[Start of section]

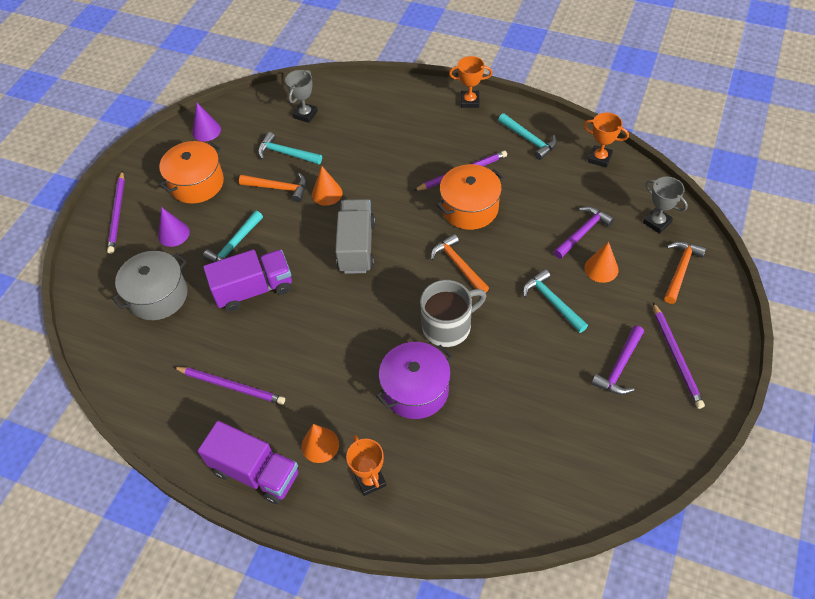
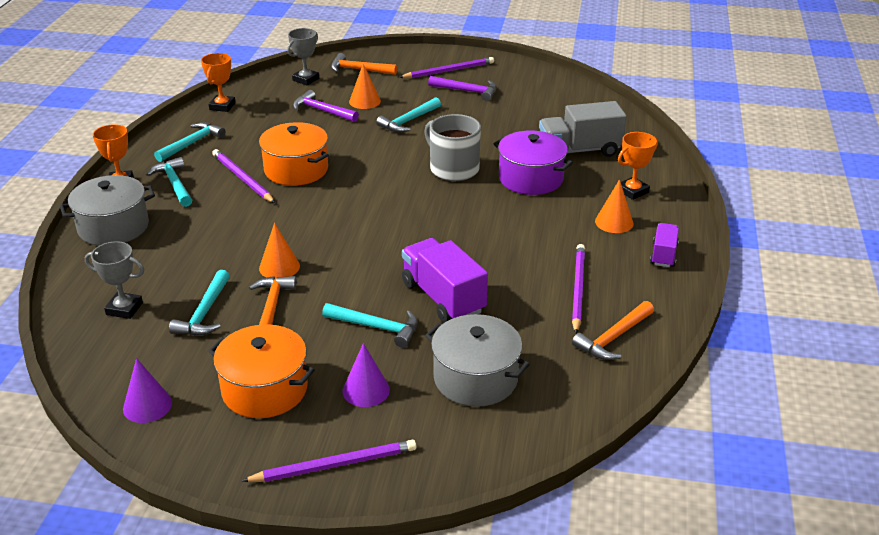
camera: 105 degrees left, 20 degrees down
(255, 472) = (663, 255): purple truck -> purple truck, size x0.56
(357, 247) = (362, 233): grey truck -> grey truck (579, 150)
(407, 102) = (113, 227): none -> grey pot
(458, 265) = (376, 170): orange hammer -> orange hammer (614, 338)
(462, 132) = (174, 184): none -> turquoise hammer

[End of section]

- **REQUIRED WORK**: Where the line containing "(255, 472) = (663, 255): purple" appears, start copying, and go on exactly through the last line of the data.

- **ANSWER TO THE PROBLEM**:
(255, 472) = (663, 255): purple truck -> purple truck, size x0.56
(357, 247) = (362, 233): grey truck -> grey truck (579, 150)
(407, 102) = (113, 227): none -> grey pot
(458, 265) = (376, 170): orange hammer -> orange hammer (614, 338)
(462, 132) = (174, 184): none -> turquoise hammer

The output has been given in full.